Instructions to follow >>
When you copy the material below, keep every line exact and omit the pictures.

Dataset excerpt >>
= Beginning of Section =
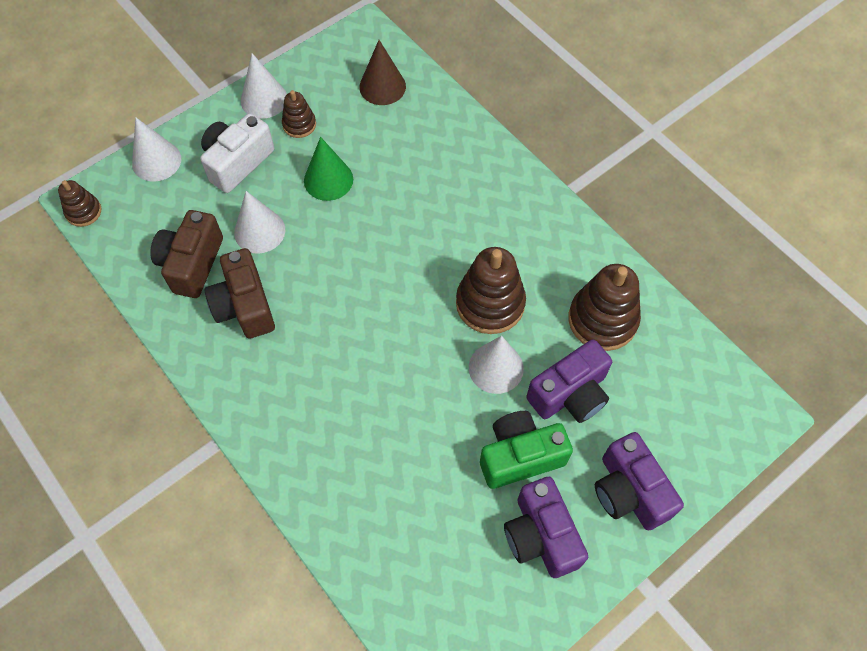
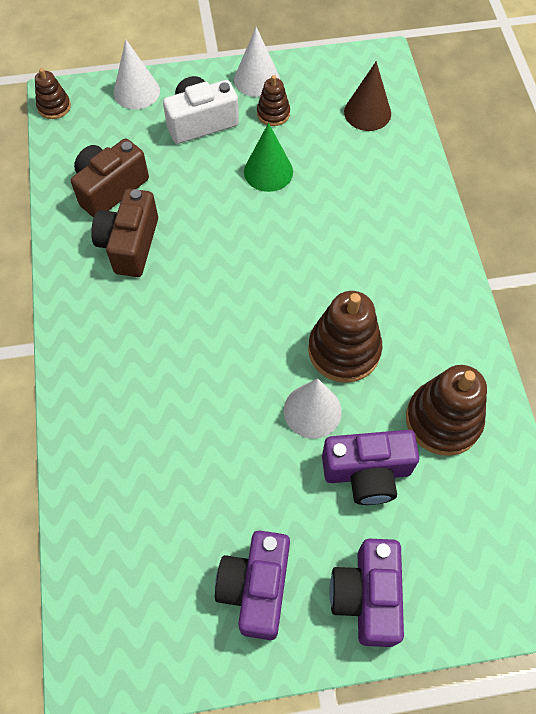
camera: 30 degrees right, 0 degrees up
(259, 231) = (182, 188): white cone -> none
(520, 456) = (283, 503): green camera -> none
= End of Section =
Answer below >>
camera: 30 degrees right, 0 degrees up
(259, 231) = (182, 188): white cone -> none
(520, 456) = (283, 503): green camera -> none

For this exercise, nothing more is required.